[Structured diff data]
──────────

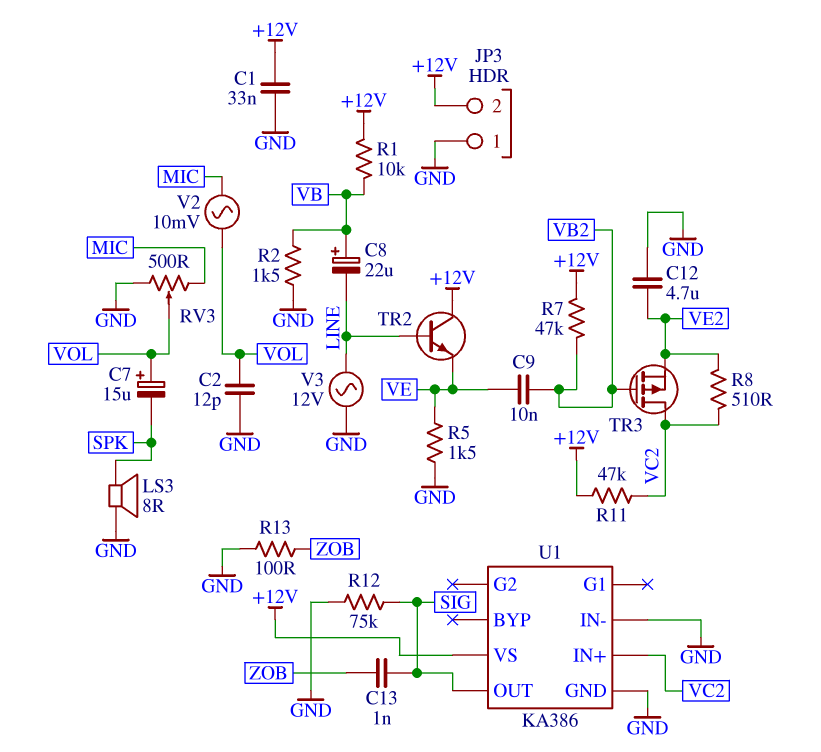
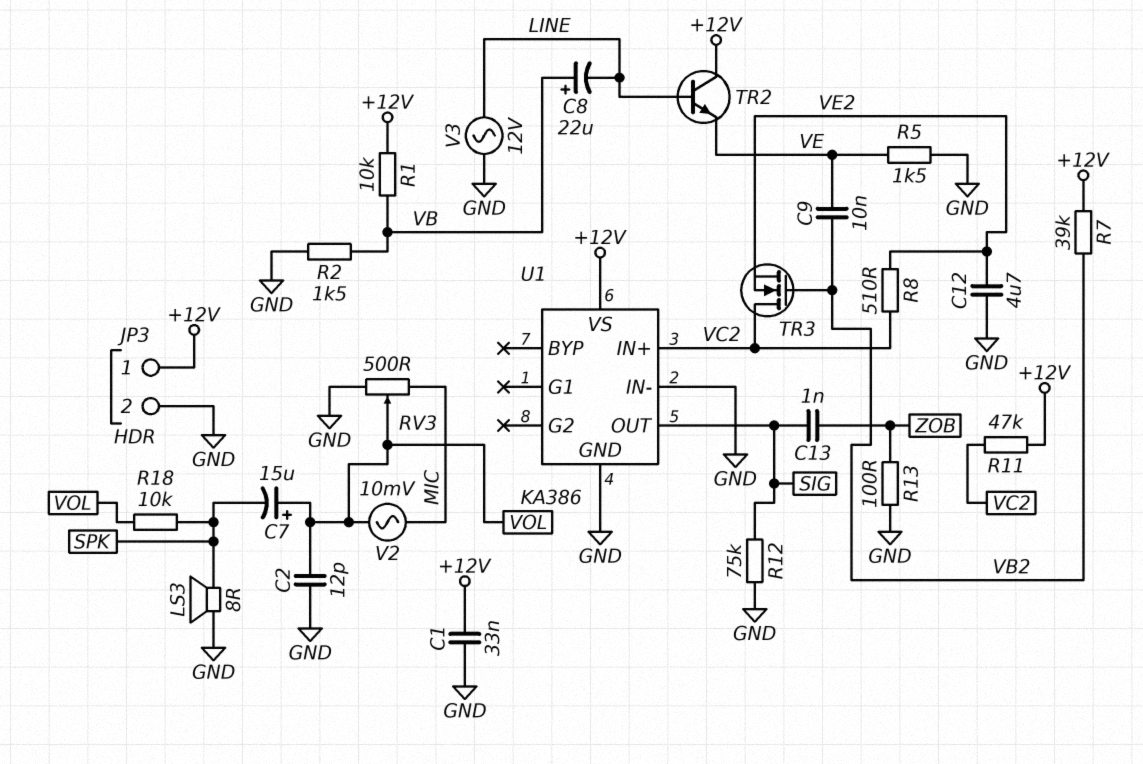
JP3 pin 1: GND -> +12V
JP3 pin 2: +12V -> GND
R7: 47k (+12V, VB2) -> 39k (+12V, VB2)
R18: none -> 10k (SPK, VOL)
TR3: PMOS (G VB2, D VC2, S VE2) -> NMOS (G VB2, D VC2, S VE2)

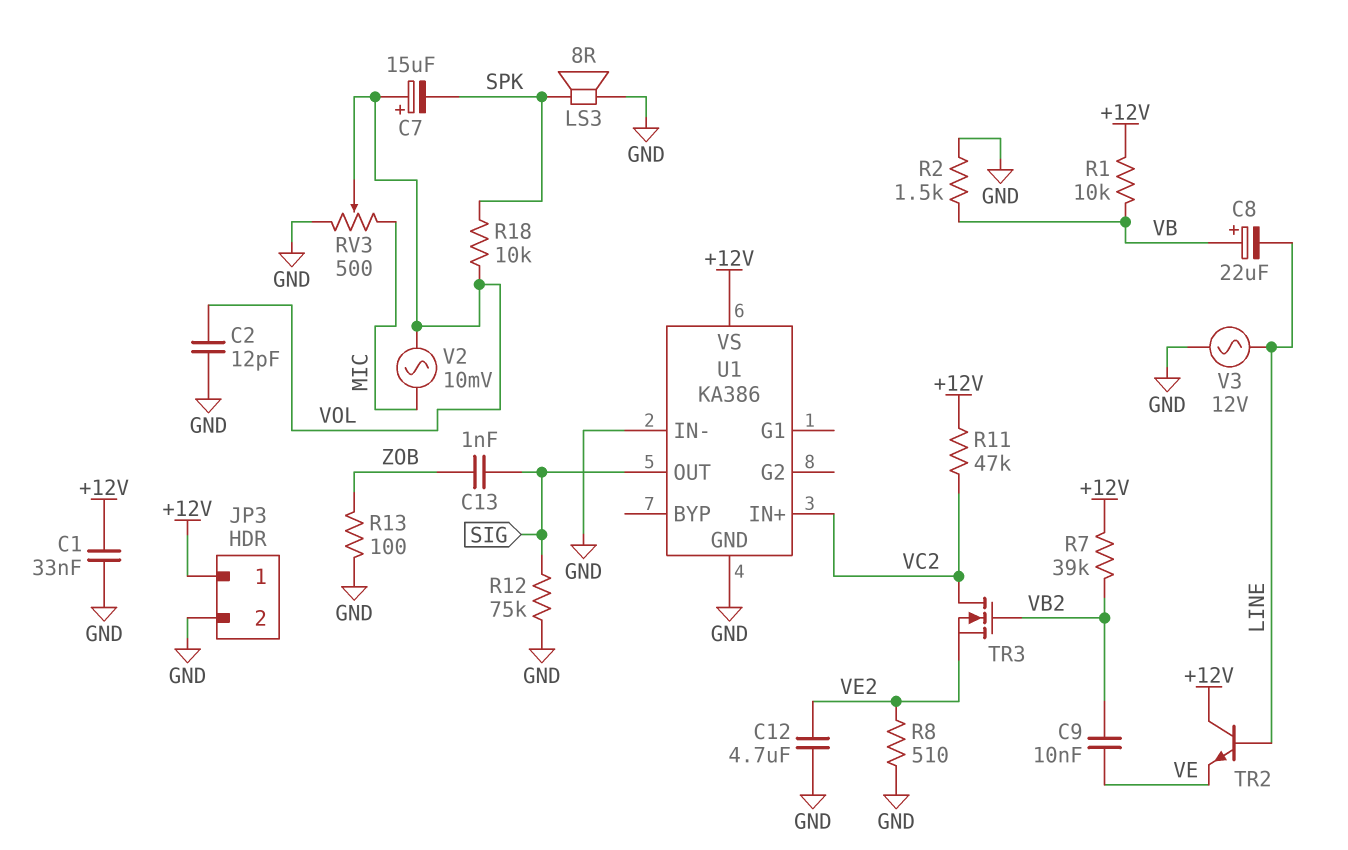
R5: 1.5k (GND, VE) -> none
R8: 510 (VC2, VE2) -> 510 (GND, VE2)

──────────

-- What is expected --
Copy every record verbatim while leaving each picture out.

-- Answer box --
JP3 pin 1: GND -> +12V
JP3 pin 2: +12V -> GND
R7: 47k (+12V, VB2) -> 39k (+12V, VB2)
R18: none -> 10k (SPK, VOL)
TR3: PMOS (G VB2, D VC2, S VE2) -> NMOS (G VB2, D VC2, S VE2)

R5: 1.5k (GND, VE) -> none
R8: 510 (VC2, VE2) -> 510 (GND, VE2)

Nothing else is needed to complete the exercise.